EXERCISE REQUIREMENTS:
Working from the listing below, pick each line containing the word "teal" and copy it.

DATA EXTRACT:
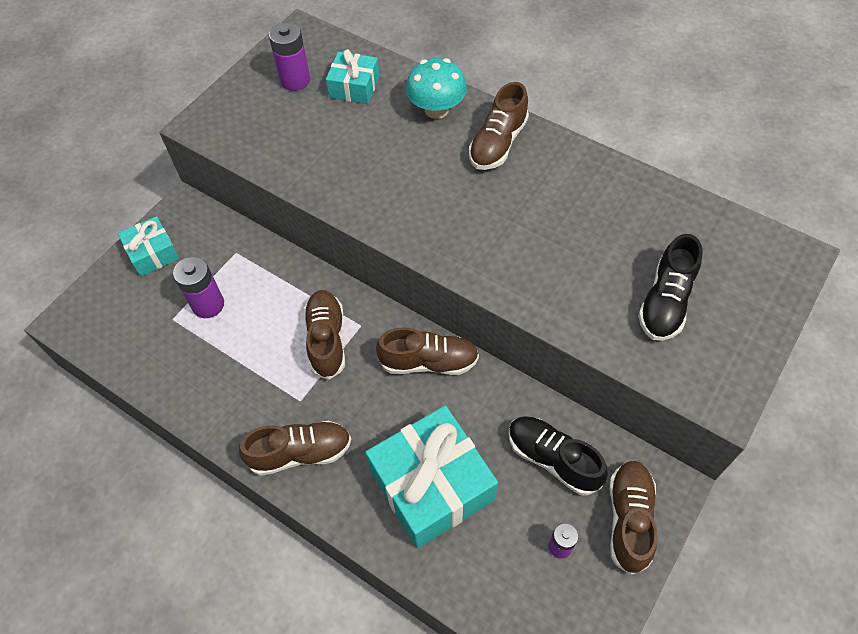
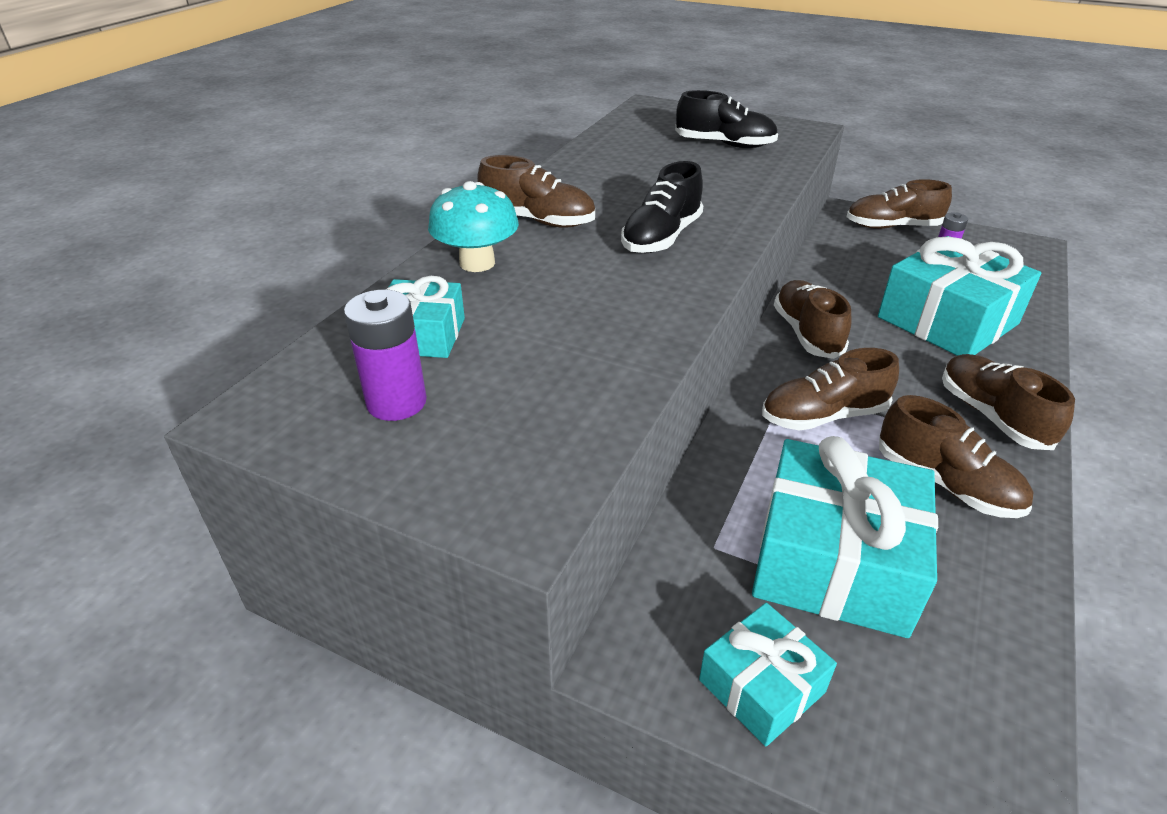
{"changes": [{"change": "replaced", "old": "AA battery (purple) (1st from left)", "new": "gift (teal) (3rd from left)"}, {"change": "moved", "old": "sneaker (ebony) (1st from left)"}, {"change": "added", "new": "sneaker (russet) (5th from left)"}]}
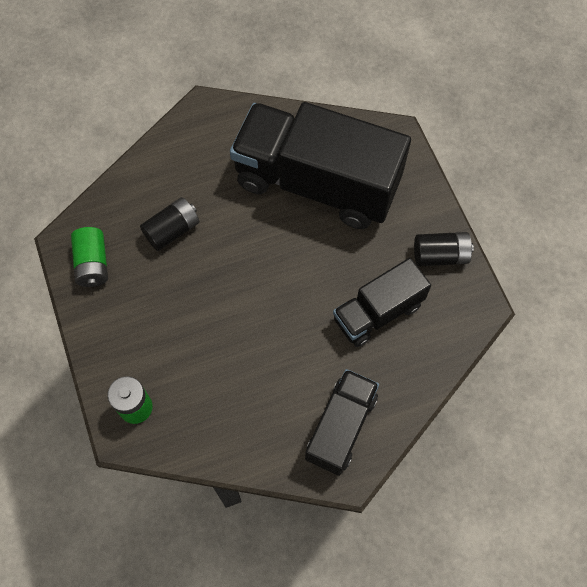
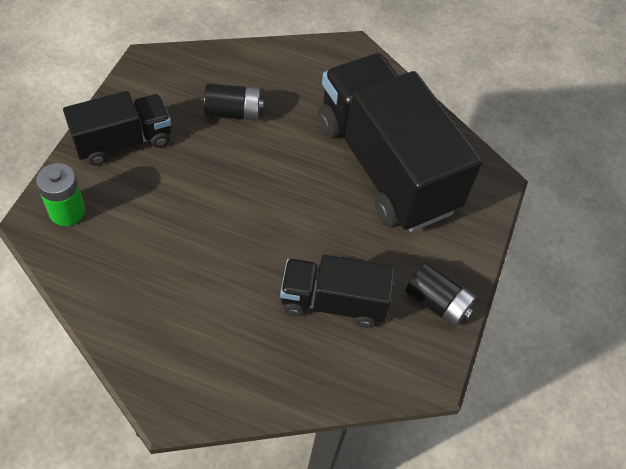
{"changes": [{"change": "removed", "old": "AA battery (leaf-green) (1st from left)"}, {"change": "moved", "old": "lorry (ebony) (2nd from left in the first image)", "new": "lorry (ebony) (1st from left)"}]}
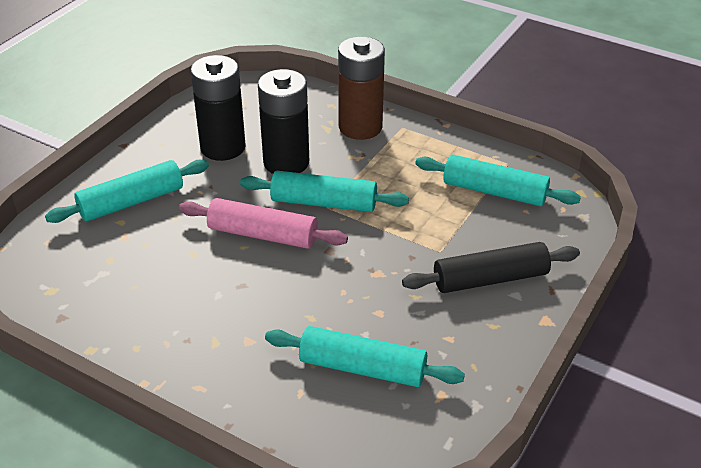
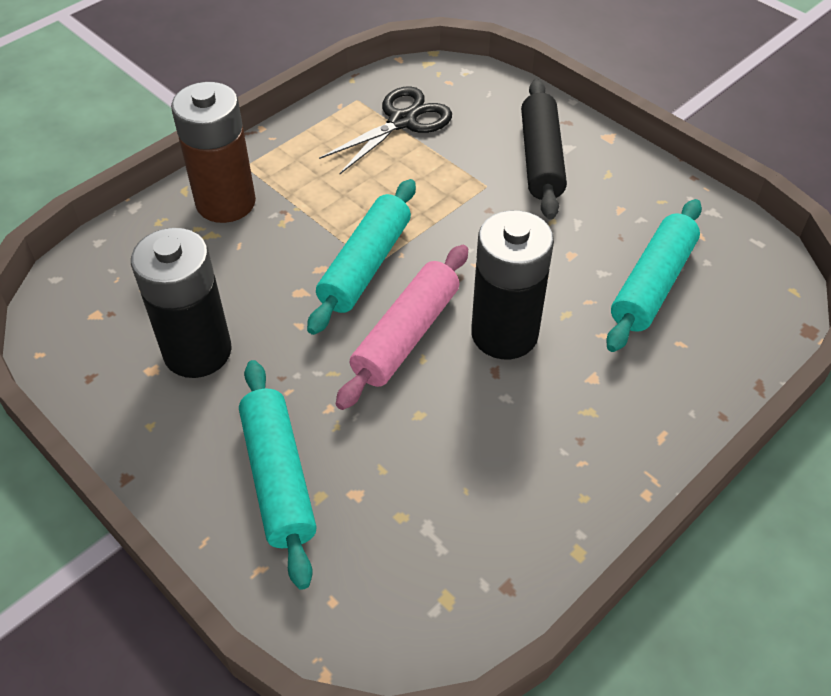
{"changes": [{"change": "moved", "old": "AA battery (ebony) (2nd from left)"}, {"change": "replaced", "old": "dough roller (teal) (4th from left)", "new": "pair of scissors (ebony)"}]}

PROBLEM SOLUTION:
{"changes": [{"change": "replaced", "old": "AA battery (purple) (1st from left)", "new": "gift (teal) (3rd from left)"}, {"change": "moved", "old": "sneaker (ebony) (1st from left)"}, {"change": "added", "new": "sneaker (russet) (5th from left)"}]}
{"changes": [{"change": "moved", "old": "AA battery (ebony) (2nd from left)"}, {"change": "replaced", "old": "dough roller (teal) (4th from left)", "new": "pair of scissors (ebony)"}]}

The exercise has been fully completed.